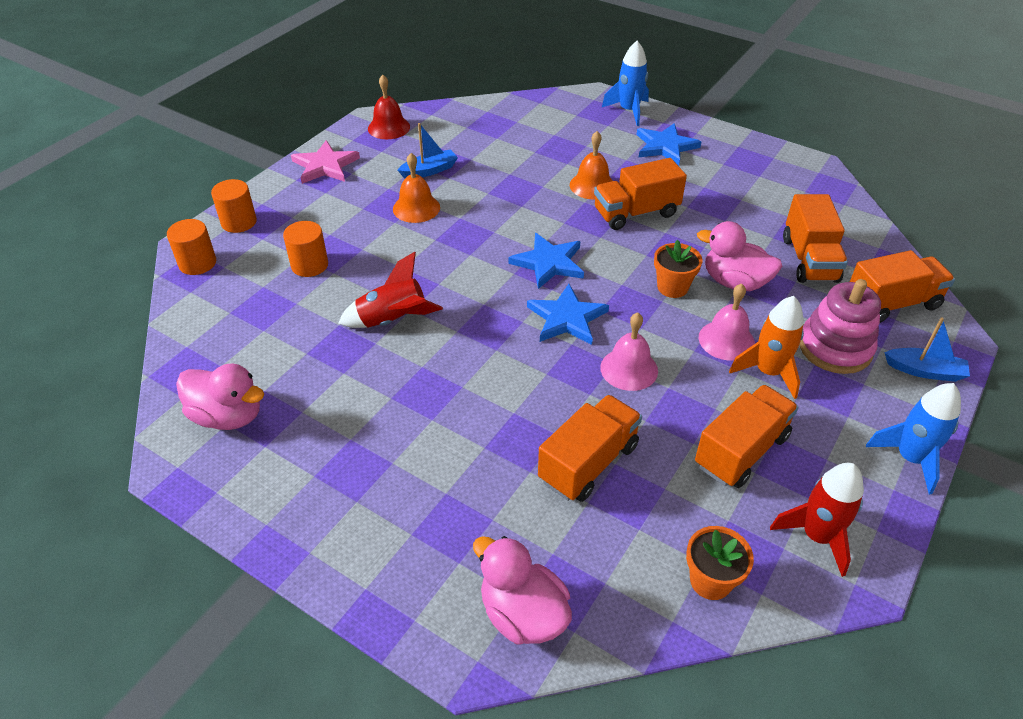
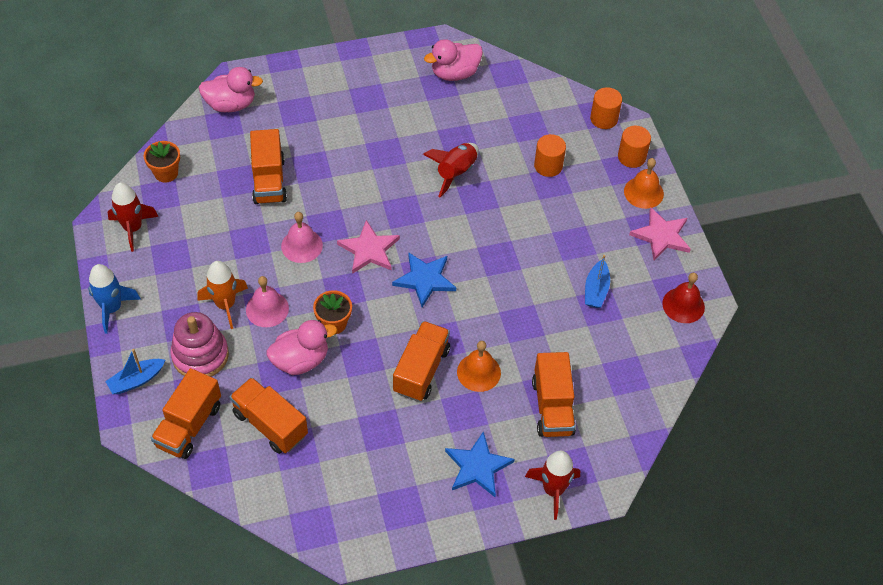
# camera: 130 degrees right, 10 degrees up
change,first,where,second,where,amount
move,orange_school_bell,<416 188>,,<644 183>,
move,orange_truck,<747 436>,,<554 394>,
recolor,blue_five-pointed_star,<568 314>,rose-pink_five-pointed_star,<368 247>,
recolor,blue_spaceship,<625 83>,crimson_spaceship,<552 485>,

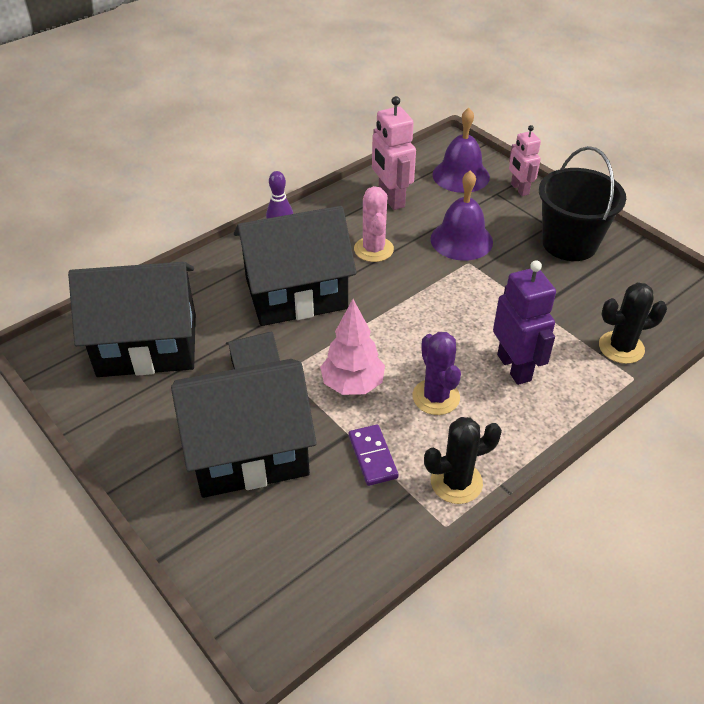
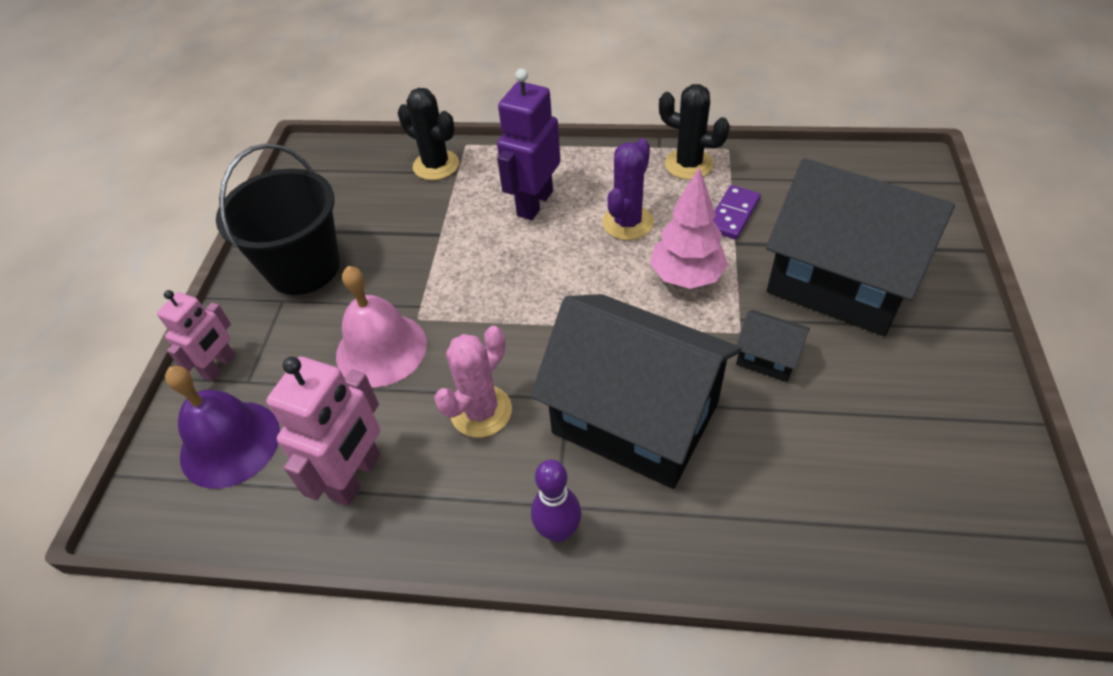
# camera: 130 degrees left, 5 degrees up
change,first,where,second,where,amount
delete,jet-black_house,<132 319>,,,
recolor,violet_school_bell,<461 215>,rose-pink_school_bell,<381 326>,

Exercise directions:
If the material above contains pictures, exclude them from an otherwise exact transcription.

Result for this exercise:
# camera: 130 degrees right, 10 degrees up
change,first,where,second,where,amount
move,orange_school_bell,<416 188>,,<644 183>,
move,orange_truck,<747 436>,,<554 394>,
recolor,blue_five-pointed_star,<568 314>,rose-pink_five-pointed_star,<368 247>,
recolor,blue_spaceship,<625 83>,crimson_spaceship,<552 485>,

# camera: 130 degrees left, 5 degrees up
change,first,where,second,where,amount
delete,jet-black_house,<132 319>,,,
recolor,violet_school_bell,<461 215>,rose-pink_school_bell,<381 326>,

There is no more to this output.